• **Work item**
Your copy of the data should match it exactly, leaving out only the pictures.

═════ Given records ═════

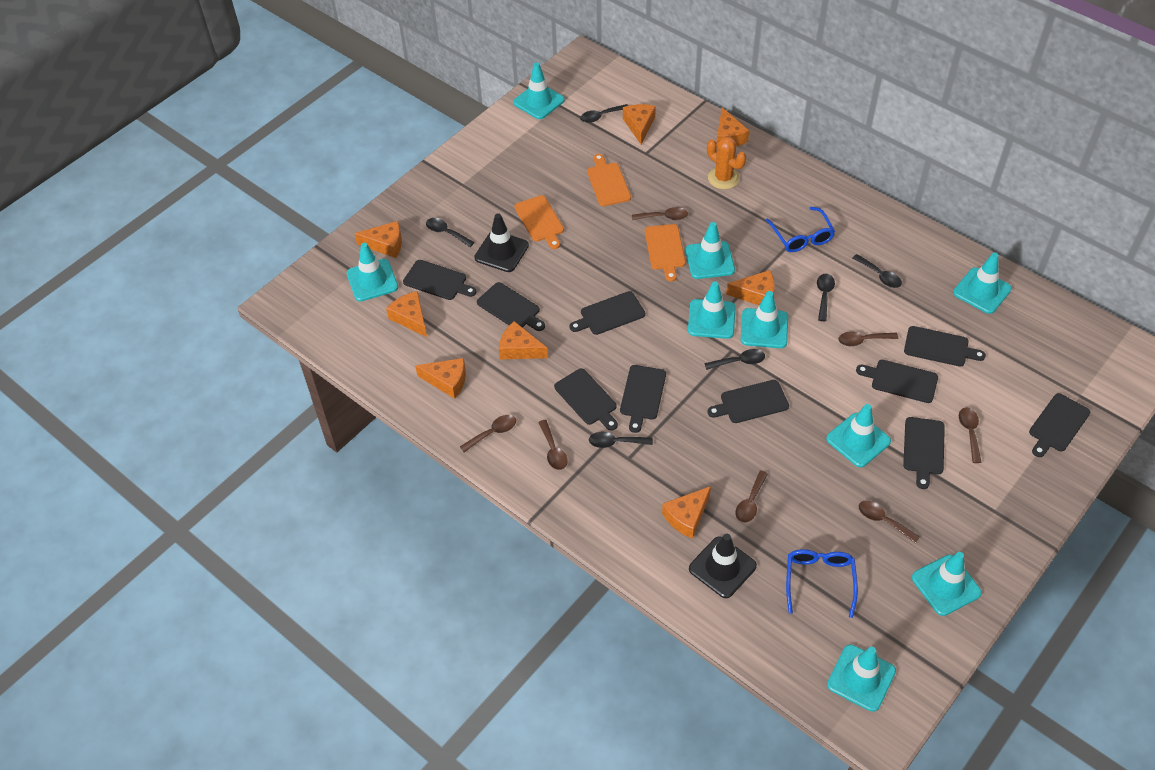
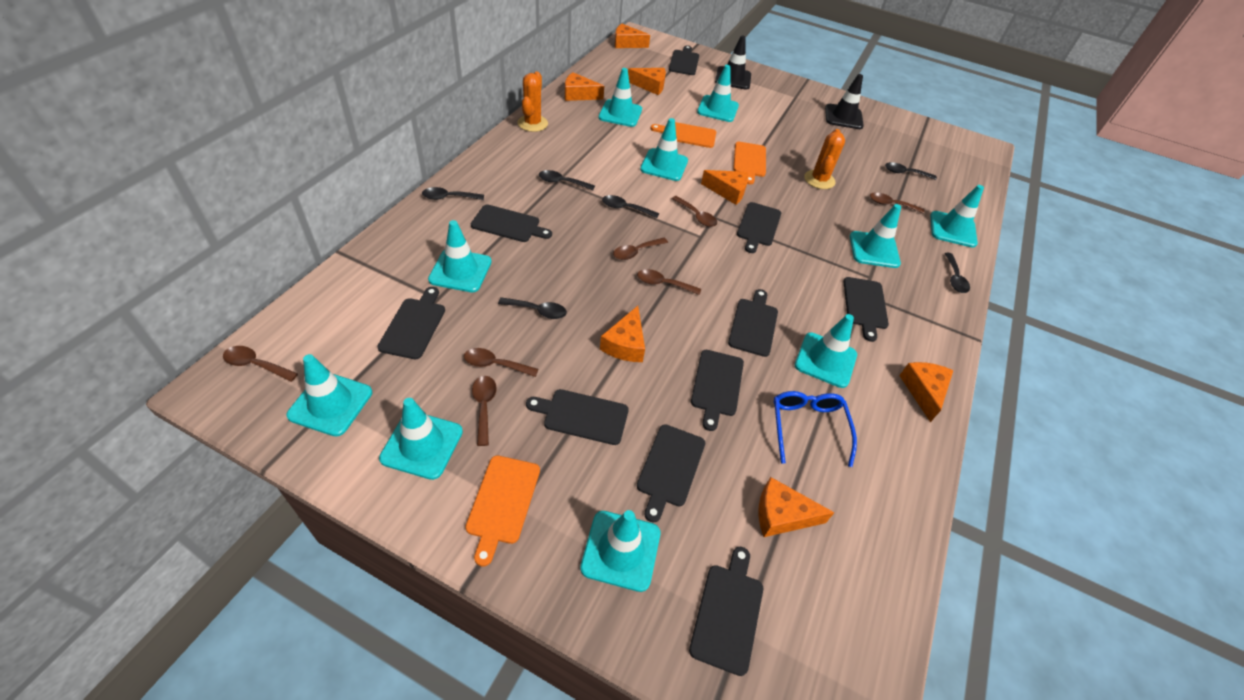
blue glasses: 2 -> 1
orange cactus: 1 -> 2
orange cheese: 8 -> 7
turquoise traffic cone: 9 -> 10

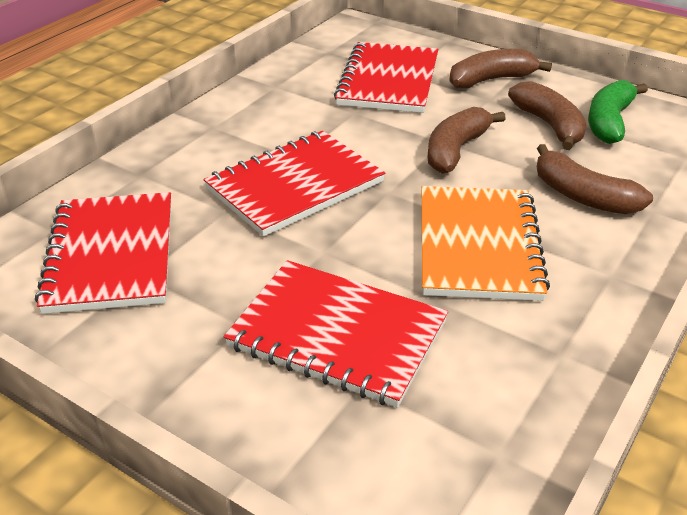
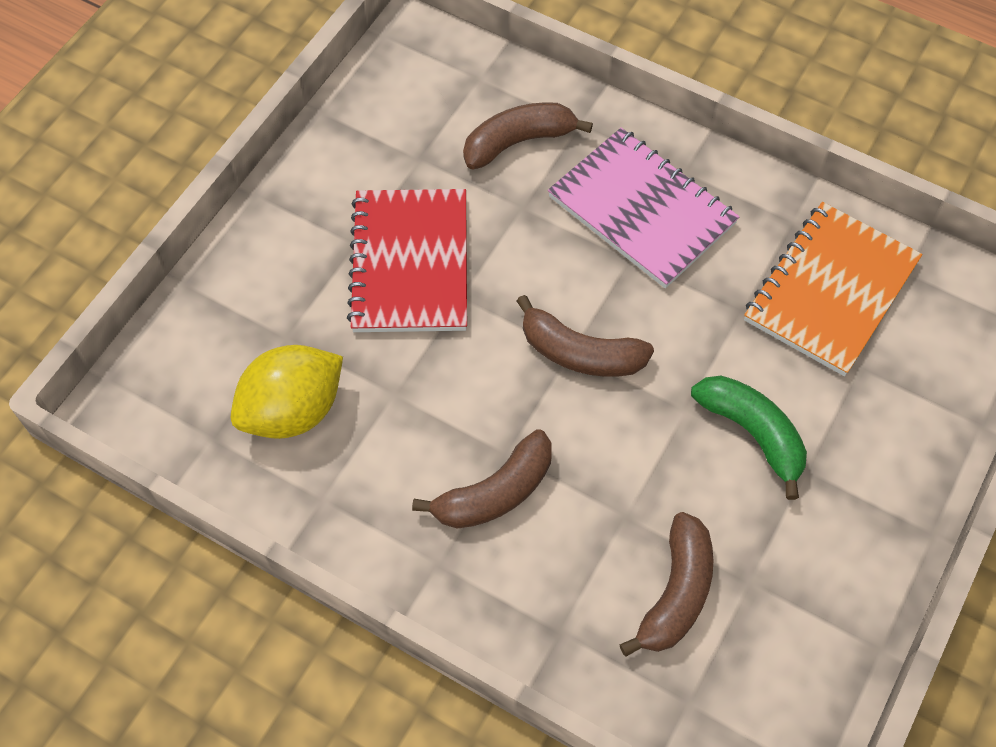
pink notebook: 0 -> 1
red notebook: 4 -> 1
yellow lemon: 0 -> 1

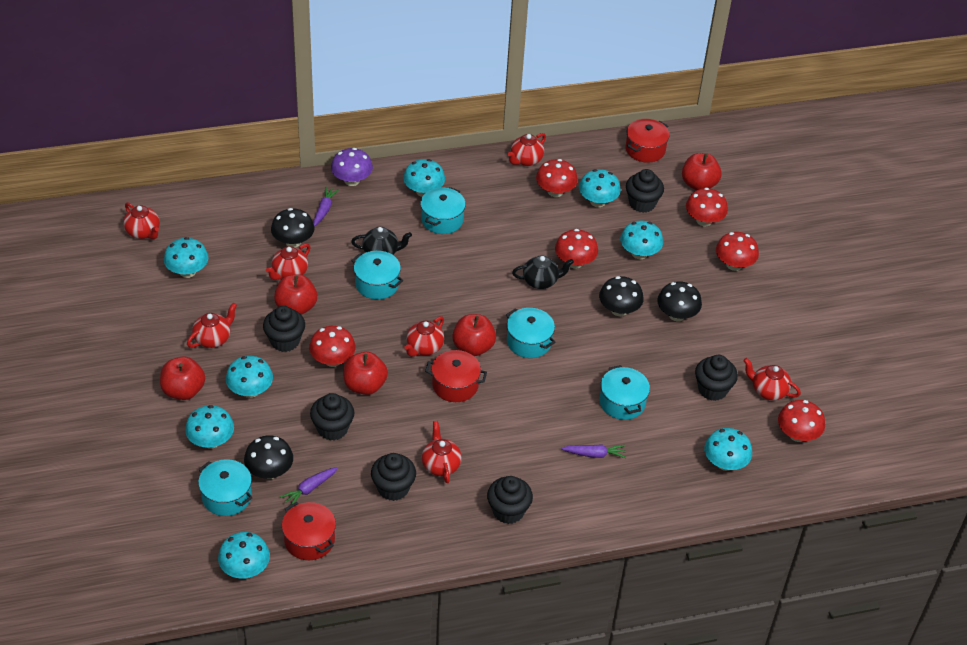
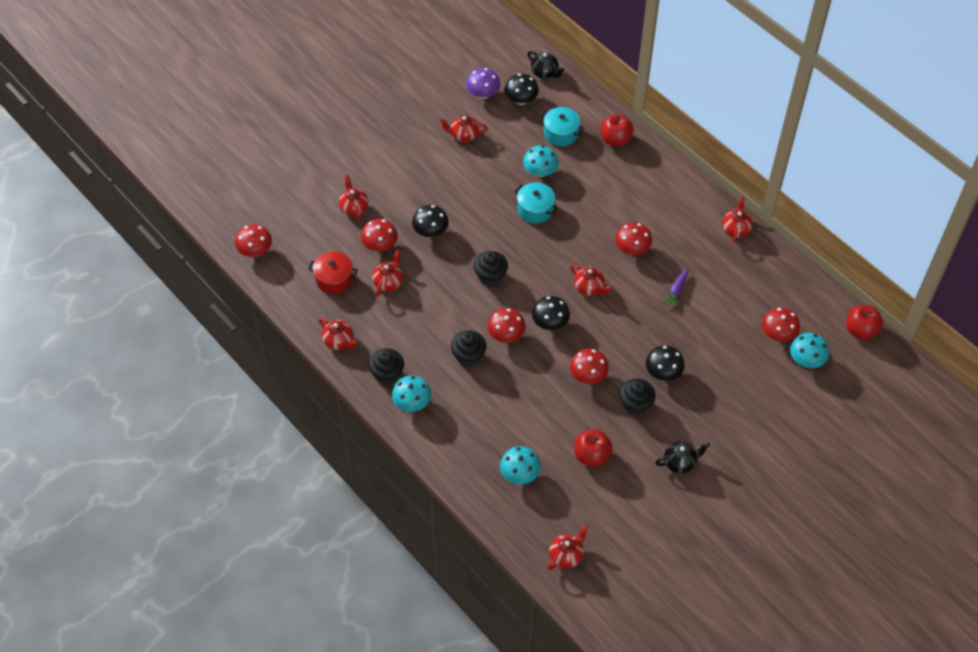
black cupcake: 6 -> 4
purple carrot: 3 -> 1
red apple: 5 -> 3
red pot: 3 -> 1
turquoise mushroom: 8 -> 4
turquoise pot: 5 -> 2

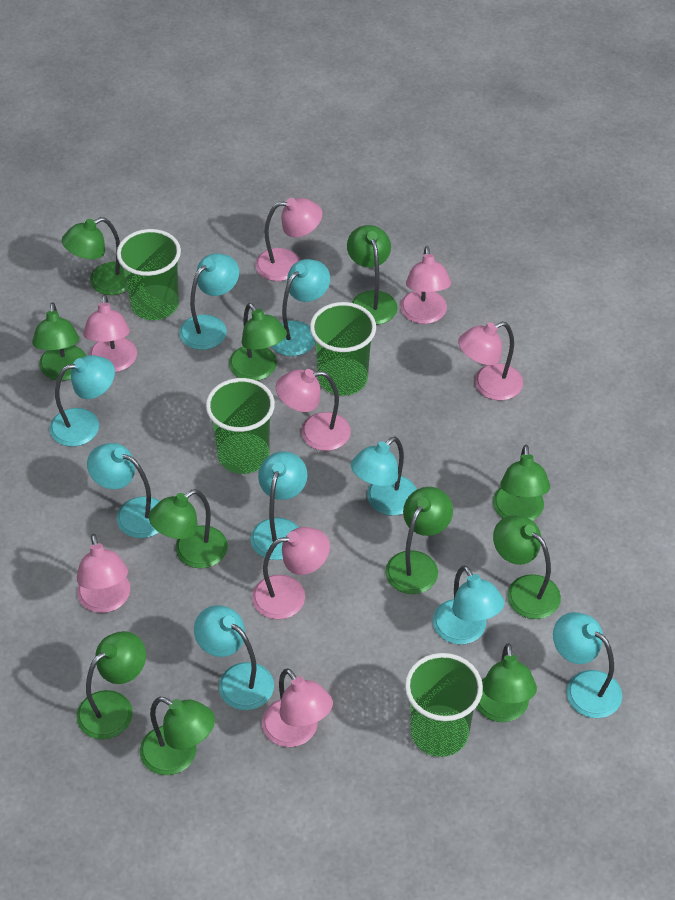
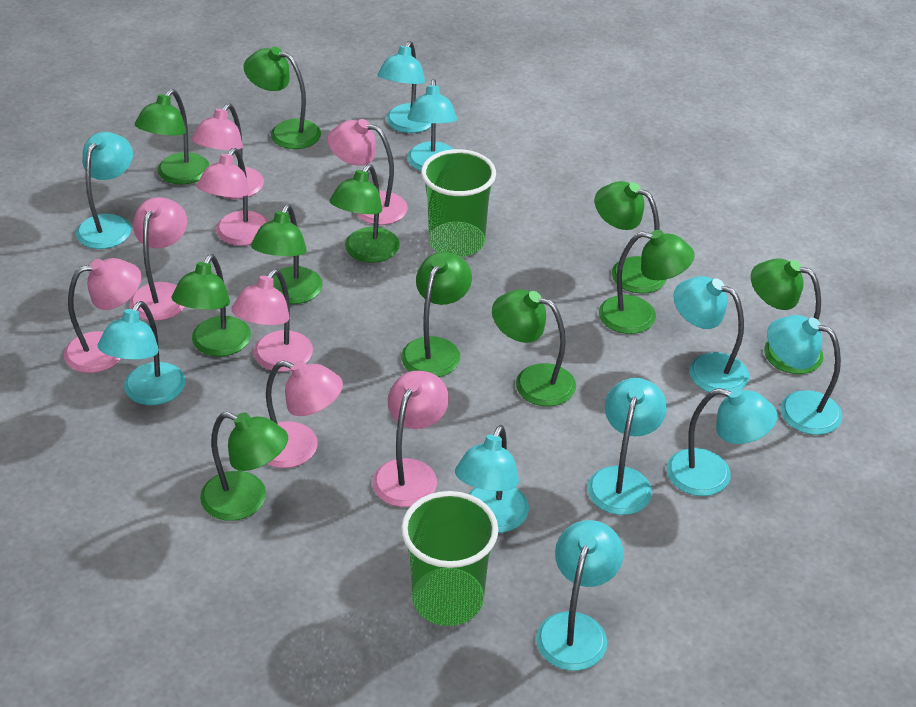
green cup: 4 -> 2
turquoise lamp: 9 -> 10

═════

• **Output**
blue glasses: 2 -> 1
orange cactus: 1 -> 2
orange cheese: 8 -> 7
turquoise traffic cone: 9 -> 10

pink notebook: 0 -> 1
red notebook: 4 -> 1
yellow lemon: 0 -> 1

black cupcake: 6 -> 4
purple carrot: 3 -> 1
red apple: 5 -> 3
red pot: 3 -> 1
turquoise mushroom: 8 -> 4
turquoise pot: 5 -> 2

green cup: 4 -> 2
turquoise lamp: 9 -> 10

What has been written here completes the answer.